What to do: Would it be possible to quote, exactly and in full, the lines from the one with "brown screwdriver: 4 -> 5" through the end of the entries below?

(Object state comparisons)
%%

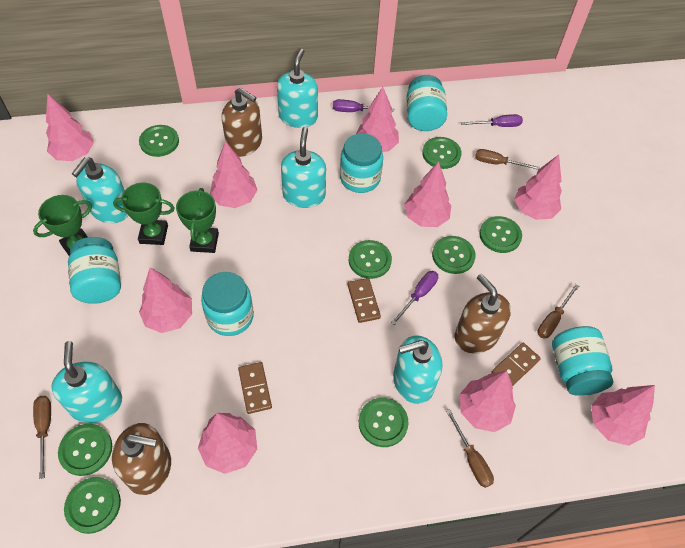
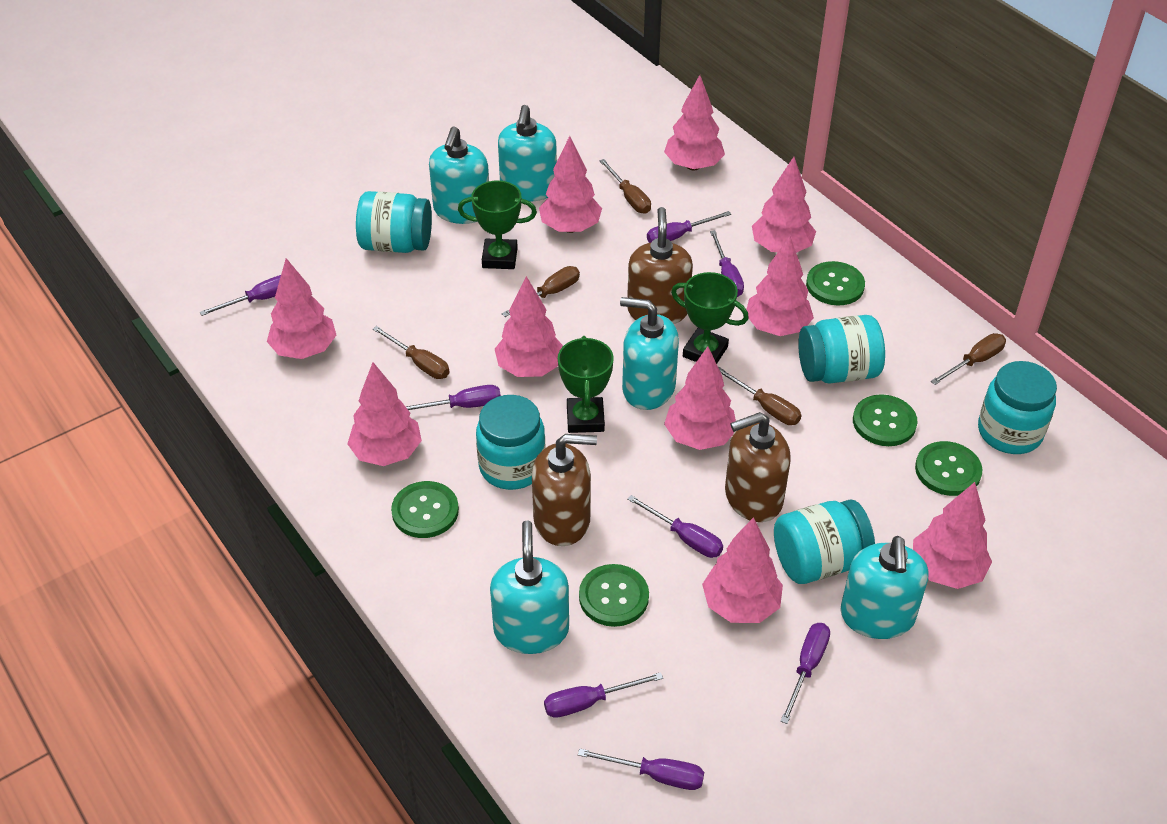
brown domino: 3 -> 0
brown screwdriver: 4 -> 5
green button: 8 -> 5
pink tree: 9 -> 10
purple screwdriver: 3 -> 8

%%

Exercise answer:
brown screwdriver: 4 -> 5
green button: 8 -> 5
pink tree: 9 -> 10
purple screwdriver: 3 -> 8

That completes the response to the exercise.